### Exercise description
Write out every line below that includes the word "orange".

### Input
-- -- --

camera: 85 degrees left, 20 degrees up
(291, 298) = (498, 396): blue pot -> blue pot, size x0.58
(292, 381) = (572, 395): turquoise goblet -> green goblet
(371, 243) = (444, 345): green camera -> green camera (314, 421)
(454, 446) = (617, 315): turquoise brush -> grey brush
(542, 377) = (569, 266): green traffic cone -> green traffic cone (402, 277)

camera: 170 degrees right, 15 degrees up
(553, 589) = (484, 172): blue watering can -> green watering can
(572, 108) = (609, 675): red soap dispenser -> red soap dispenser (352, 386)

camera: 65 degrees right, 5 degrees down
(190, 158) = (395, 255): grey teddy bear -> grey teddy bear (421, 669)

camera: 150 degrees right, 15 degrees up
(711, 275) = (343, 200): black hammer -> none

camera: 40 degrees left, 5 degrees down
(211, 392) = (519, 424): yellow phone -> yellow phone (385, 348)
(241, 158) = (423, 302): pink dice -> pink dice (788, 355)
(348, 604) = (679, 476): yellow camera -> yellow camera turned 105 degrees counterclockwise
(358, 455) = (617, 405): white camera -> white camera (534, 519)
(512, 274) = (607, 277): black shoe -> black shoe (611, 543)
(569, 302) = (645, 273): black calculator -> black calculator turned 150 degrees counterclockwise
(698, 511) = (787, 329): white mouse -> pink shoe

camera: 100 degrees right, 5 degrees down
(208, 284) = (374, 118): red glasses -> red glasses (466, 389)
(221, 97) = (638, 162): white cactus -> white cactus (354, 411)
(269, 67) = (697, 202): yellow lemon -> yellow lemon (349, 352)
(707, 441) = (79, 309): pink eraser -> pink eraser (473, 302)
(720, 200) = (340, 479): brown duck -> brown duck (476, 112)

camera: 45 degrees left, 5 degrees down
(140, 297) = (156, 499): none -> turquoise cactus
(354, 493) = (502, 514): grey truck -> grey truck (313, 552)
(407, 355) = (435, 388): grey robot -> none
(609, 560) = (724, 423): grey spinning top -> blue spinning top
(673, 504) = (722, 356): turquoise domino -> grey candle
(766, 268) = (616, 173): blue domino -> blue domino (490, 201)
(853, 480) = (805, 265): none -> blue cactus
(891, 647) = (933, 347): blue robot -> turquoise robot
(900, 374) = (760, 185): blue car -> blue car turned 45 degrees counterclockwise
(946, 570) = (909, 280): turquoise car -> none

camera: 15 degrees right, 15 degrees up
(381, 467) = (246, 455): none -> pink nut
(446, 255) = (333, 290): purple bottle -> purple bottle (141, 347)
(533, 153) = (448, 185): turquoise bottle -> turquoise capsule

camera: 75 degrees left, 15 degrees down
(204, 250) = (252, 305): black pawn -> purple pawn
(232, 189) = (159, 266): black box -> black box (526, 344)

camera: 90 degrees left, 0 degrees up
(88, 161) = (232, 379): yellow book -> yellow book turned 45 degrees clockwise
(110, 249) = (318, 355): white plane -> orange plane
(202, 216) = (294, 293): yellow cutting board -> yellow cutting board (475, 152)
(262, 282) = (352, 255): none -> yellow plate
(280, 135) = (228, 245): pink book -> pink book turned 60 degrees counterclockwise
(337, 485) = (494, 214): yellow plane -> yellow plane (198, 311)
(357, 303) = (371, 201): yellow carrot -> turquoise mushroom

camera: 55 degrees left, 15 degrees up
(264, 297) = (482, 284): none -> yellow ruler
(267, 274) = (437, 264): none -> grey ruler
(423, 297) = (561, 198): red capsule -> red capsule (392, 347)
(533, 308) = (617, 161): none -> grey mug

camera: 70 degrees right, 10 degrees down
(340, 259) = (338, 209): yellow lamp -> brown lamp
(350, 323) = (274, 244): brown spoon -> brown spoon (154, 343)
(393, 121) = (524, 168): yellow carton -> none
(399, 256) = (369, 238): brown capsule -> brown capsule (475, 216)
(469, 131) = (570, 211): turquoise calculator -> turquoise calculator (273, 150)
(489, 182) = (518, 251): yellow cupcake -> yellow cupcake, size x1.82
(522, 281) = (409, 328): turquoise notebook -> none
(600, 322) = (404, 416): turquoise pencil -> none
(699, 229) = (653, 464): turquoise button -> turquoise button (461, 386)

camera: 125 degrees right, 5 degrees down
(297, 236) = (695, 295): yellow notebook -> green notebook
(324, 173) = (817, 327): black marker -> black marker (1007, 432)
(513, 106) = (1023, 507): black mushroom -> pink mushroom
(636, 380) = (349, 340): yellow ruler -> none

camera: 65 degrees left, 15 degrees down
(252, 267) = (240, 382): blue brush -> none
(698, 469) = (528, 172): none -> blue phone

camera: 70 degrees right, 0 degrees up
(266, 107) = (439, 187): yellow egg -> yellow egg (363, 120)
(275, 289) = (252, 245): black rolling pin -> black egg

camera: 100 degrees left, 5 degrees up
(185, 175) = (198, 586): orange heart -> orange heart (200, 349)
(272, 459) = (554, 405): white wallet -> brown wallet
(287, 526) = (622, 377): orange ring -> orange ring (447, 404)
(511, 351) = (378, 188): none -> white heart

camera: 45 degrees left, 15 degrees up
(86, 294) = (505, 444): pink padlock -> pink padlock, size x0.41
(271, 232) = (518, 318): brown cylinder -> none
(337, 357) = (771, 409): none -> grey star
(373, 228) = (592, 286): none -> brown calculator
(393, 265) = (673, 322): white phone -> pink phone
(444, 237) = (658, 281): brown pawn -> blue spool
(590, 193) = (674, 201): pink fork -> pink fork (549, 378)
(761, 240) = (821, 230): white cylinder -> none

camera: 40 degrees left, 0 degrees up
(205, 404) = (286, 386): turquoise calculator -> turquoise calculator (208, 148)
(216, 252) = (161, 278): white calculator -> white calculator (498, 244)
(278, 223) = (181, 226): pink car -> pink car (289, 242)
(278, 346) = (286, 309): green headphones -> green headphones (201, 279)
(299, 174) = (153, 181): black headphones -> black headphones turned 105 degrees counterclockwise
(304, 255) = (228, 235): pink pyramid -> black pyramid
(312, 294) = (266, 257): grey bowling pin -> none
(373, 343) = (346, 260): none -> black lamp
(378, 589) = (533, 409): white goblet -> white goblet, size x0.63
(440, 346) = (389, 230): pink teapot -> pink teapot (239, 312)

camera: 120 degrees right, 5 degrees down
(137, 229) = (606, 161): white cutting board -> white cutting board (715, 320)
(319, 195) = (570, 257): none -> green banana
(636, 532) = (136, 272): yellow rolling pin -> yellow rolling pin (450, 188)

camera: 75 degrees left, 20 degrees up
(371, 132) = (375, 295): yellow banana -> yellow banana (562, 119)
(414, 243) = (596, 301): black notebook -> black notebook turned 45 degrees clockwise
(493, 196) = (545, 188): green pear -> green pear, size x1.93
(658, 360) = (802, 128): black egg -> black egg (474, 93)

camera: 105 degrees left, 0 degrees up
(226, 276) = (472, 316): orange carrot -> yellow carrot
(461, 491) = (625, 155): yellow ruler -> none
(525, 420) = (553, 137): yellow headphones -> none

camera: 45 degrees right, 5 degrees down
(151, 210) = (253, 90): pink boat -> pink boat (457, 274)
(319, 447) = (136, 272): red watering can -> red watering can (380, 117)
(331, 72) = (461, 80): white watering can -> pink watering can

-- -- --

### Exercise result
(110, 249) = (318, 355): white plane -> orange plane
(185, 175) = (198, 586): orange heart -> orange heart (200, 349)
(287, 526) = (622, 377): orange ring -> orange ring (447, 404)
(226, 276) = (472, 316): orange carrot -> yellow carrot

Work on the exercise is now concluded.